**EXERCISE OBJECTIVE**
Determine how many lines in the entries below contain the word "stacking". The reply is that number alone.

**RECORDS FOR THE EXERCISE**
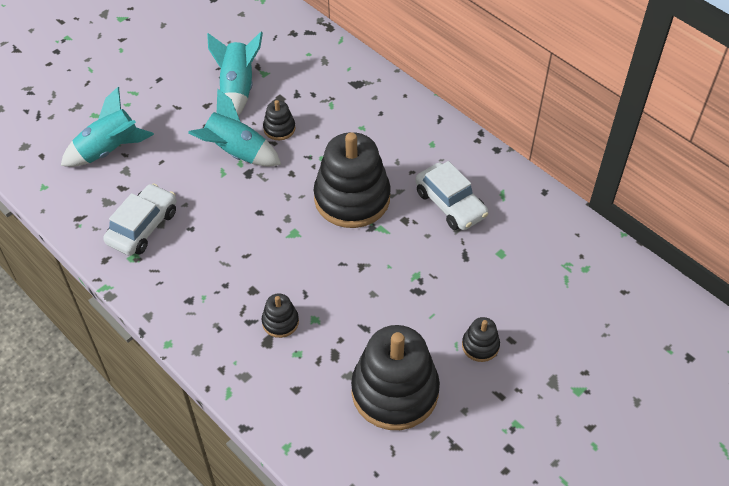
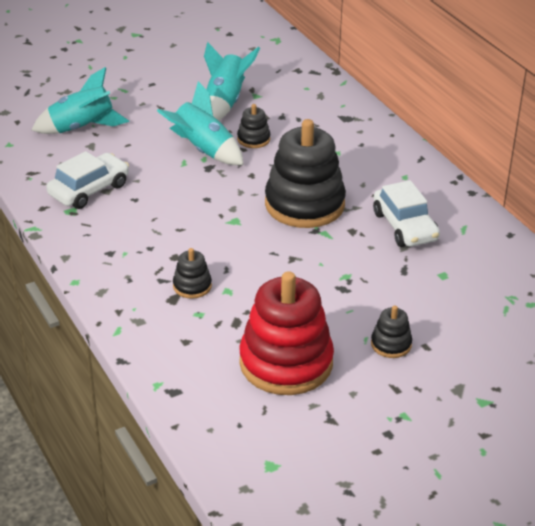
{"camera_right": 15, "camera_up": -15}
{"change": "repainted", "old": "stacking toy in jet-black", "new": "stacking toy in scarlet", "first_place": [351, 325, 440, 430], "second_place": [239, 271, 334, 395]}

==

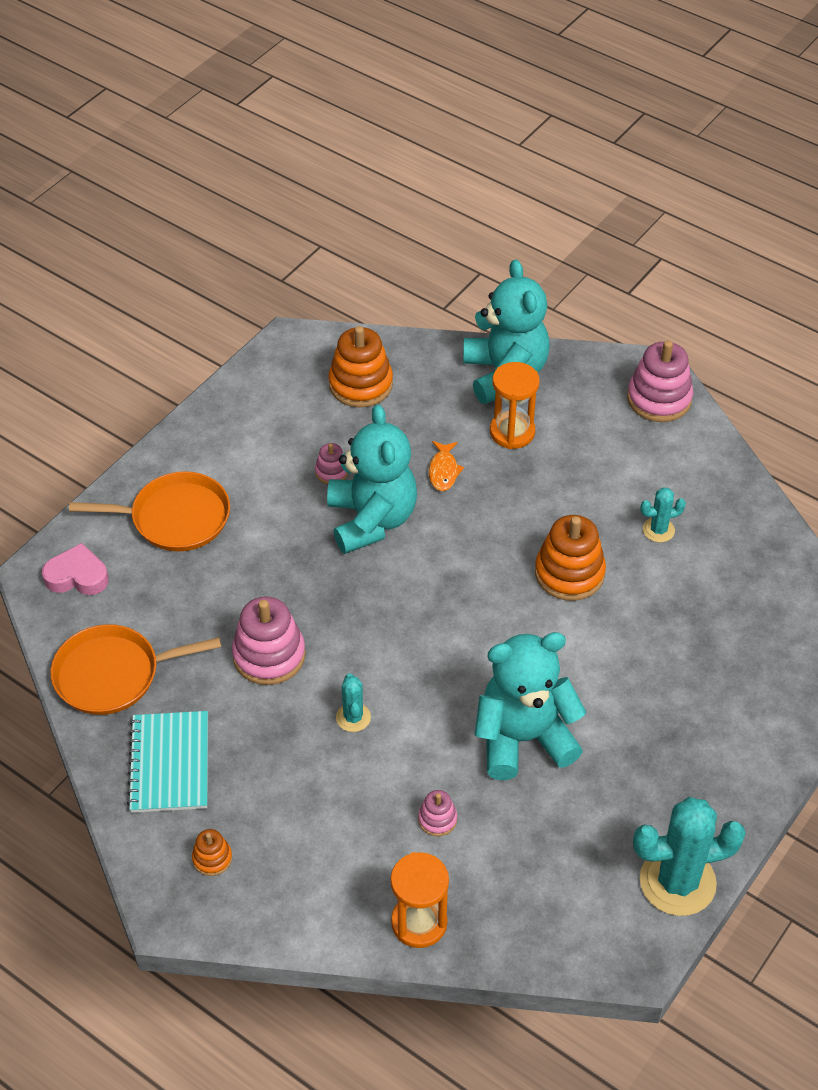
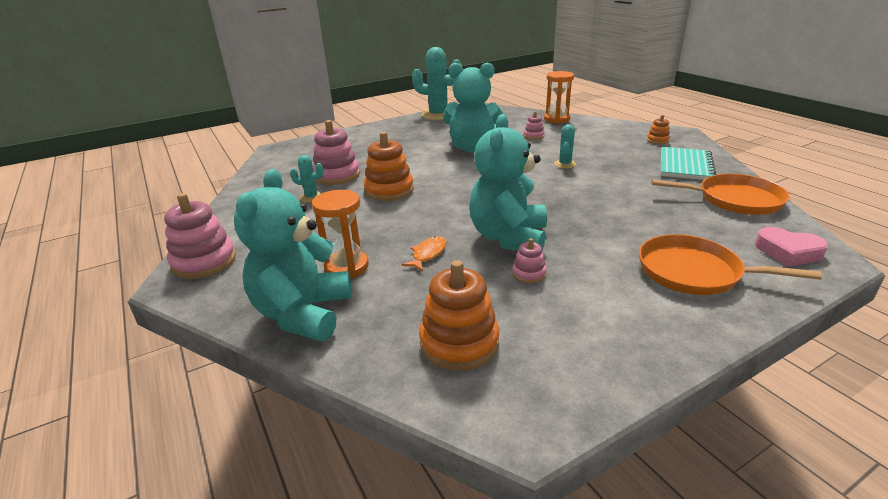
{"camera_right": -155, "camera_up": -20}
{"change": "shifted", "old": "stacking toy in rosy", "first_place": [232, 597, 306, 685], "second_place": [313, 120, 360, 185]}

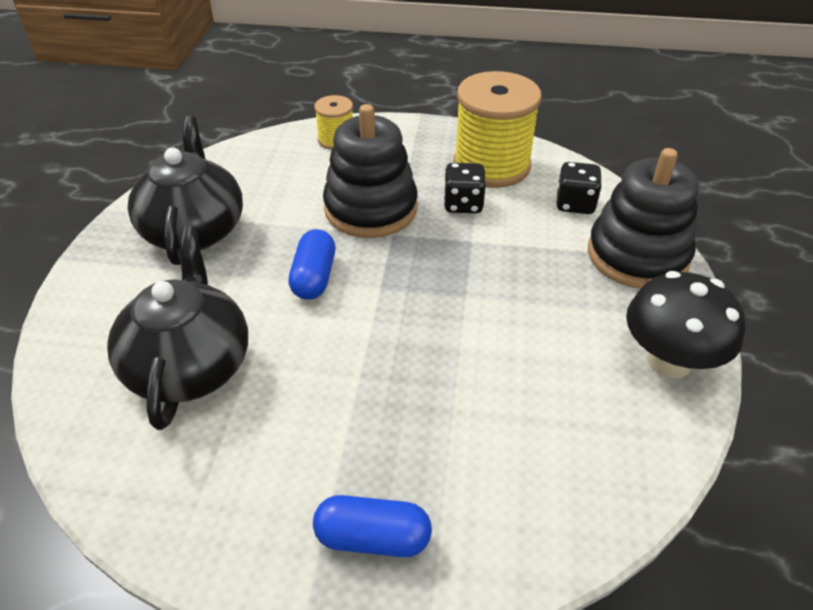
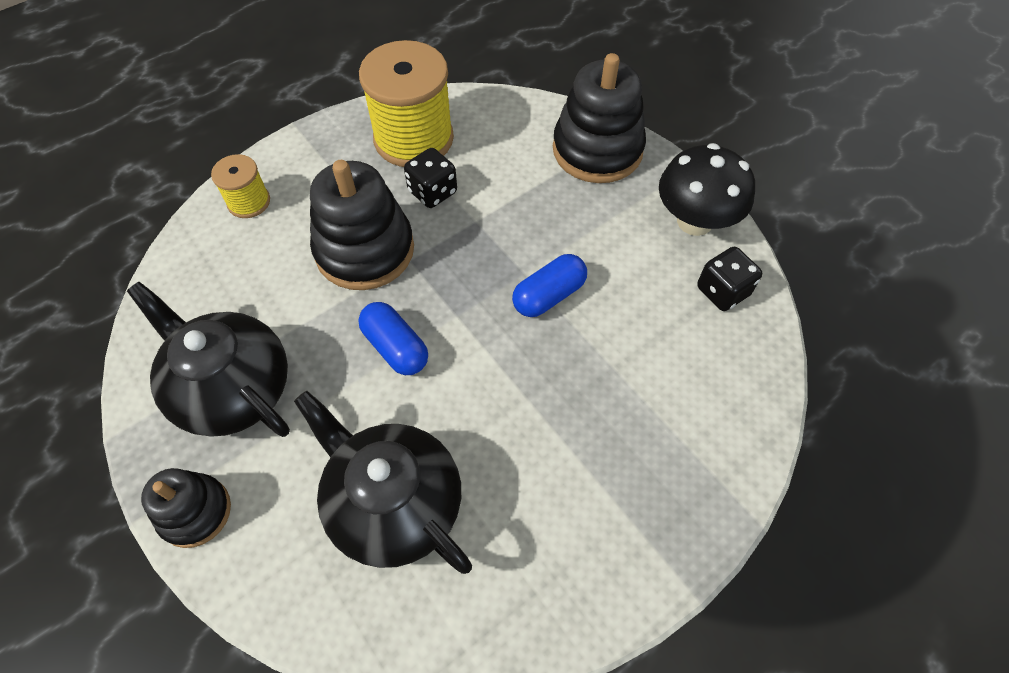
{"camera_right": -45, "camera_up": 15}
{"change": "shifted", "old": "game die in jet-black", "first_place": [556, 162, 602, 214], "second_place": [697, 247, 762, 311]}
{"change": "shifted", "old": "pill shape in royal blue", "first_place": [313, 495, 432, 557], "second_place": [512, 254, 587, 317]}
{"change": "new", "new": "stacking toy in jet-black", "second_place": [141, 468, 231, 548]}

**ANSWER SPACE**
3